Version difference data

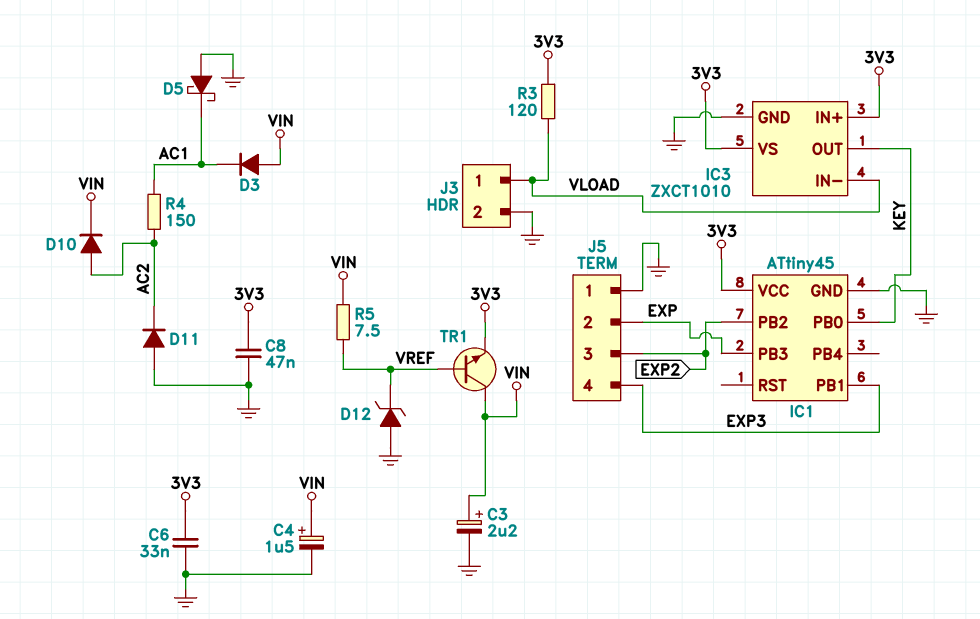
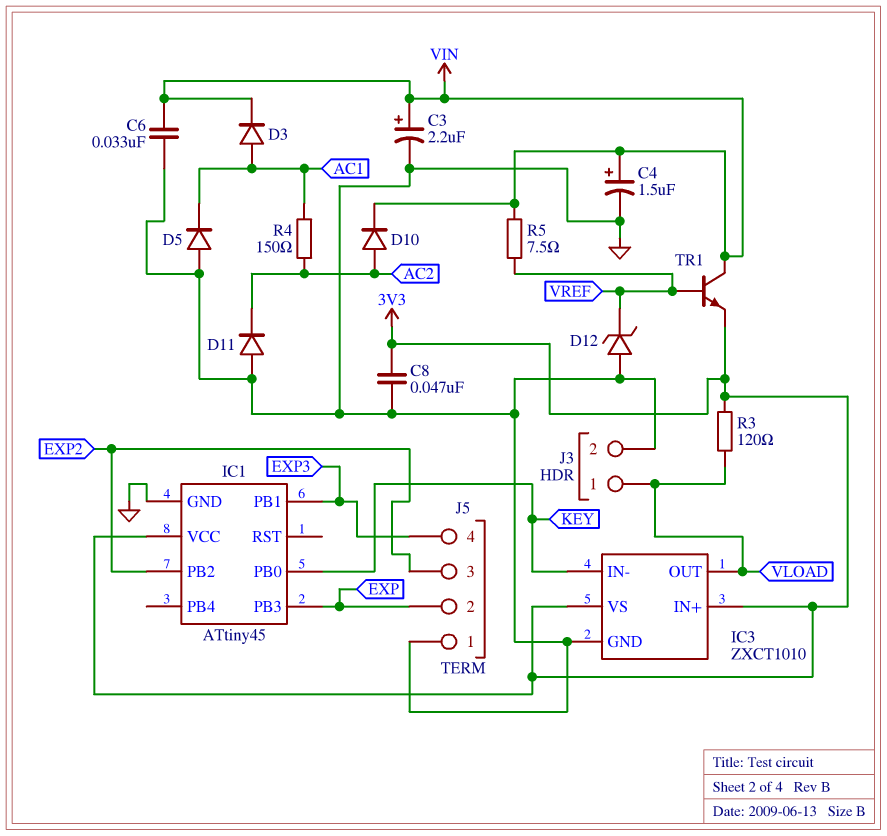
C6: 33nF (3V3, GND) -> 33nF (GND, VIN)
D3: diode (A VIN, K AC1) -> diode (A AC1, K VIN)
D5: schottky (A GND, K AC1) -> diode (A GND, K AC1)
IC3 pin IN-: VLOAD -> KEY
IC3 pin OUT: KEY -> VLOAD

TASK DIRECTIONS:
Show each line of the data that contains the string "diode".

RESPONSE TO THIS EXERCISE:
D3: diode (A VIN, K AC1) -> diode (A AC1, K VIN)
D5: schottky (A GND, K AC1) -> diode (A GND, K AC1)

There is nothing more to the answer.